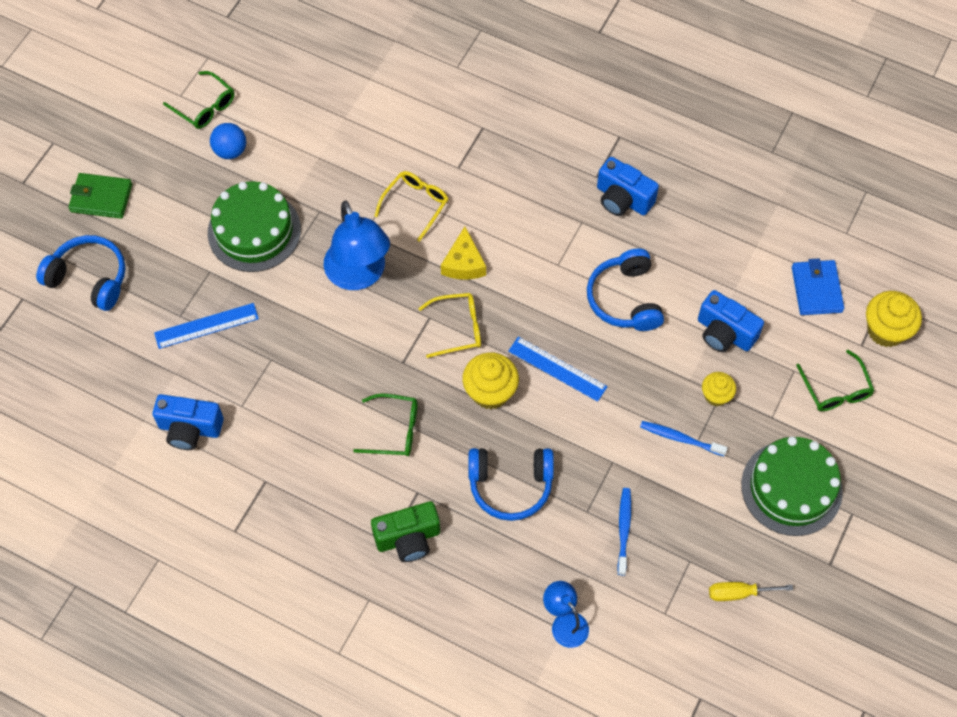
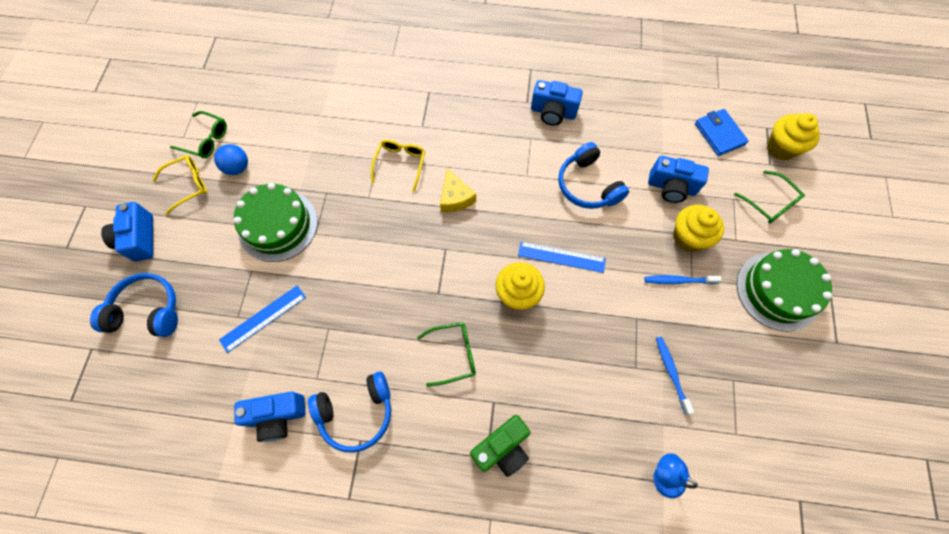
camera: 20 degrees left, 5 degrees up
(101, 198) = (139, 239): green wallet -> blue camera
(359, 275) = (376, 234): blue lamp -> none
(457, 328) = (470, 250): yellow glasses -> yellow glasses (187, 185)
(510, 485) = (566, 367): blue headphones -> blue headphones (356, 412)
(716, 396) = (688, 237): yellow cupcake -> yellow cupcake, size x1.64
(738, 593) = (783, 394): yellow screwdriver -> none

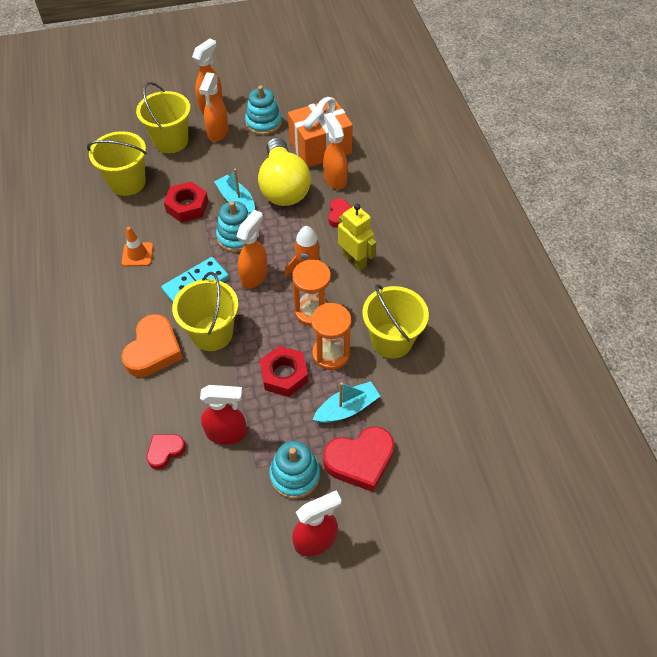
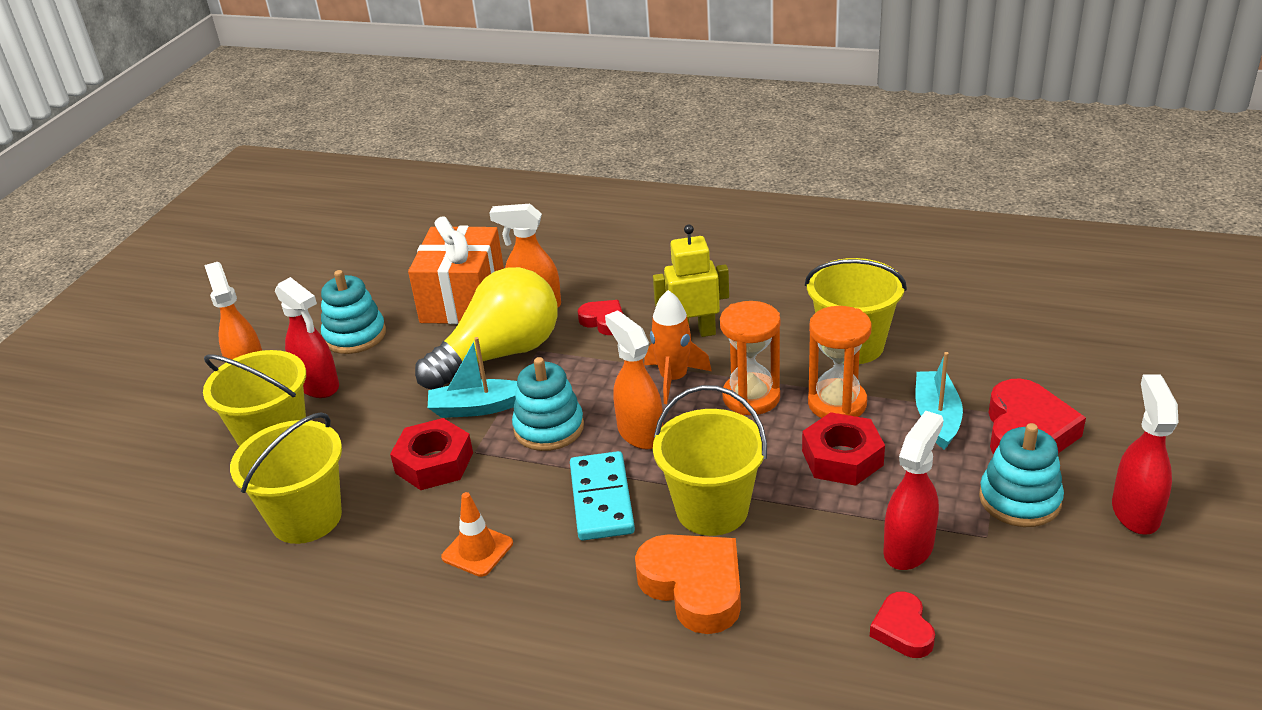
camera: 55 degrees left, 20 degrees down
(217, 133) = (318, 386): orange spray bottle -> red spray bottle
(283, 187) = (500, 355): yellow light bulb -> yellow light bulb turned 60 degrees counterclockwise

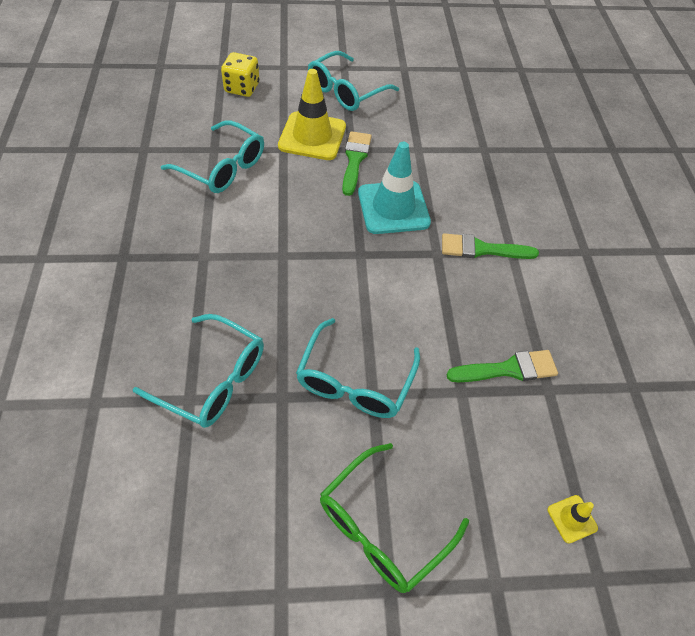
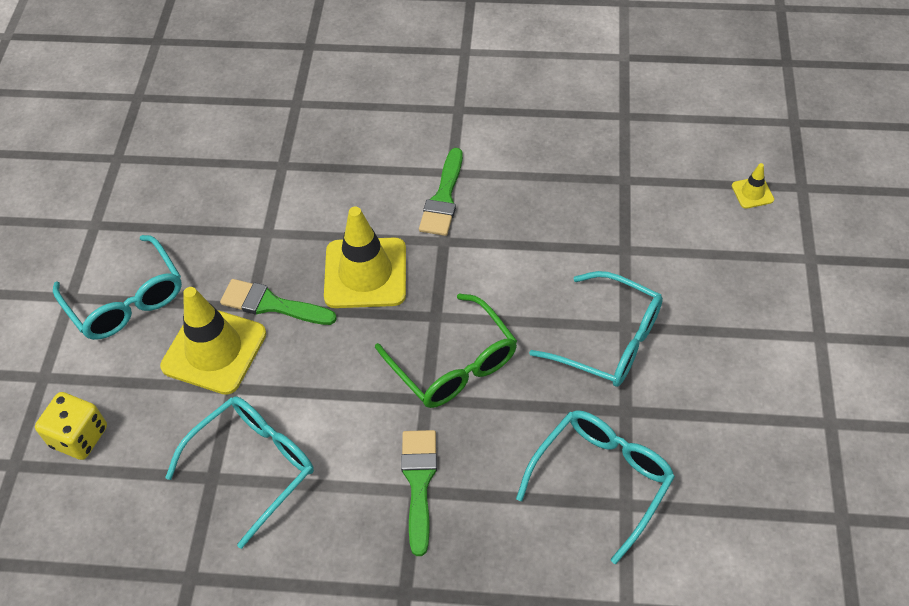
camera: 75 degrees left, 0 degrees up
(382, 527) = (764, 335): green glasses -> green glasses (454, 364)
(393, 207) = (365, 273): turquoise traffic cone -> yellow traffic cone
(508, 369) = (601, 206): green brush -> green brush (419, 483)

========

Work required:
Go through the listing above and retype it exactly, skipping every picture.

Result of this exercise:
camera: 20 degrees left, 5 degrees up
(101, 198) = (139, 239): green wallet -> blue camera
(359, 275) = (376, 234): blue lamp -> none
(457, 328) = (470, 250): yellow glasses -> yellow glasses (187, 185)
(510, 485) = (566, 367): blue headphones -> blue headphones (356, 412)
(716, 396) = (688, 237): yellow cupcake -> yellow cupcake, size x1.64
(738, 593) = (783, 394): yellow screwdriver -> none

camera: 55 degrees left, 20 degrees down
(217, 133) = (318, 386): orange spray bottle -> red spray bottle
(283, 187) = (500, 355): yellow light bulb -> yellow light bulb turned 60 degrees counterclockwise

camera: 75 degrees left, 0 degrees up
(382, 527) = (764, 335): green glasses -> green glasses (454, 364)
(393, 207) = (365, 273): turquoise traffic cone -> yellow traffic cone
(508, 369) = (601, 206): green brush -> green brush (419, 483)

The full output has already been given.